▶ Given entries
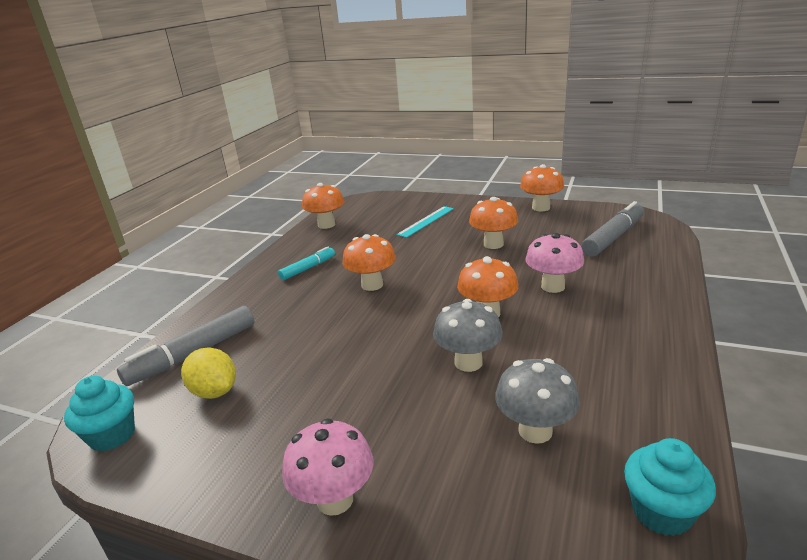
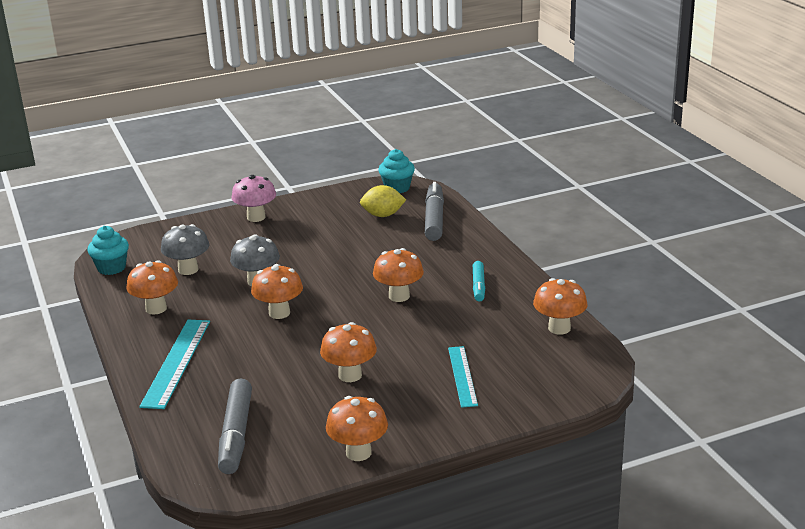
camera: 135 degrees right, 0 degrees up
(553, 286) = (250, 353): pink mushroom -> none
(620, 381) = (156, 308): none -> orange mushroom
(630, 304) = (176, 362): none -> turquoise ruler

==

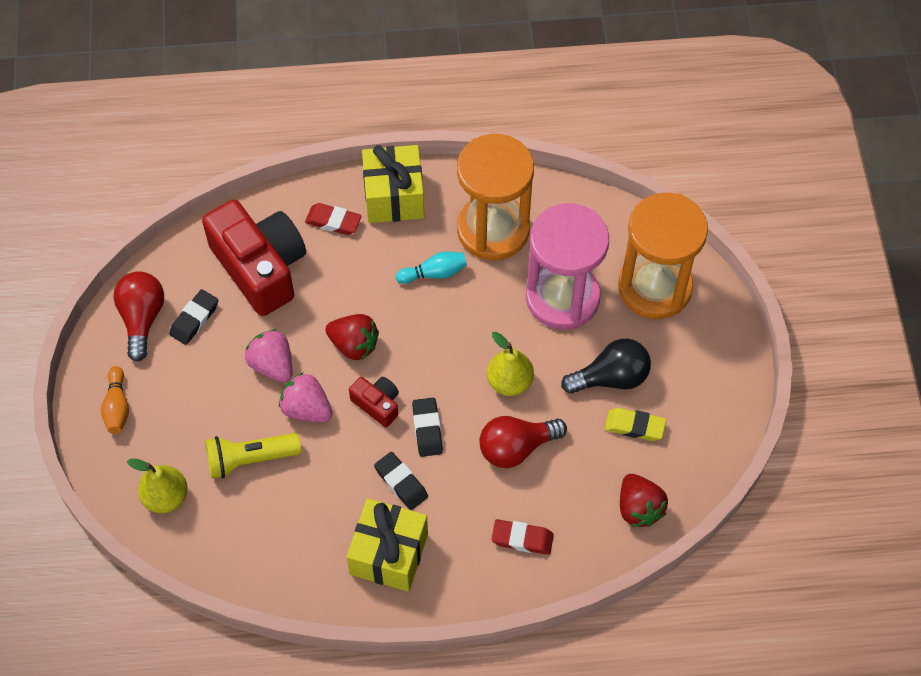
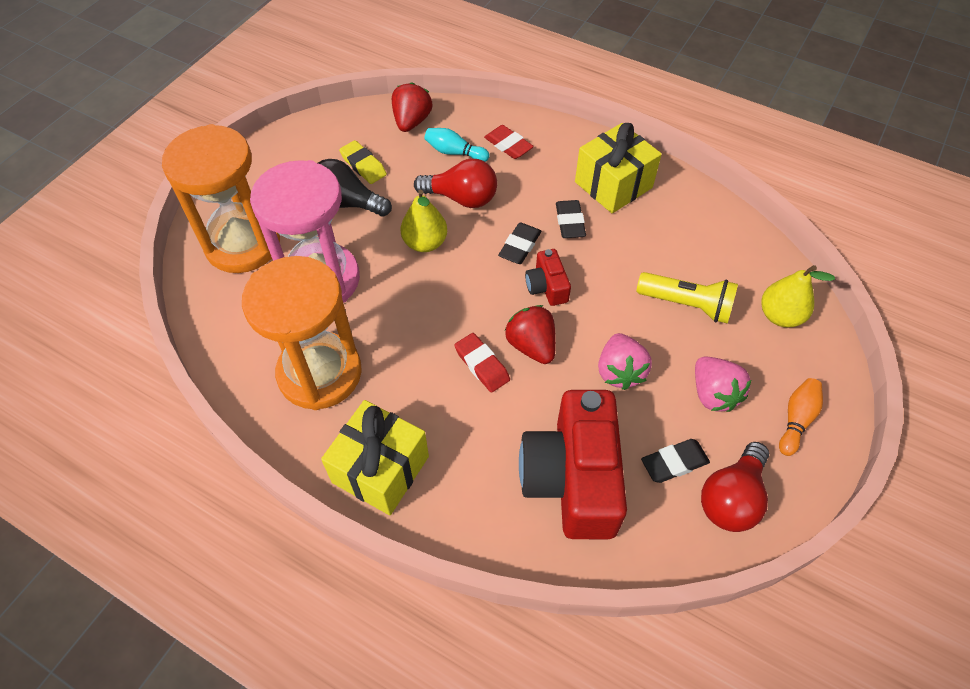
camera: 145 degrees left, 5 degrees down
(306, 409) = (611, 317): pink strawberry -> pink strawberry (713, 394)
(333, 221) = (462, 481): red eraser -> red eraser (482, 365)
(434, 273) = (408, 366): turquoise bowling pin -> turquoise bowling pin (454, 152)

▶ Work required
Return only the part of the records above that opens with the line containing "camera: 145 degrees left, 5 degrees down" and closes with the line containing "(434, 273) = (408, 366): turquoise", ends included.

▶ Result for this task
camera: 145 degrees left, 5 degrees down
(306, 409) = (611, 317): pink strawberry -> pink strawberry (713, 394)
(333, 221) = (462, 481): red eraser -> red eraser (482, 365)
(434, 273) = (408, 366): turquoise bowling pin -> turquoise bowling pin (454, 152)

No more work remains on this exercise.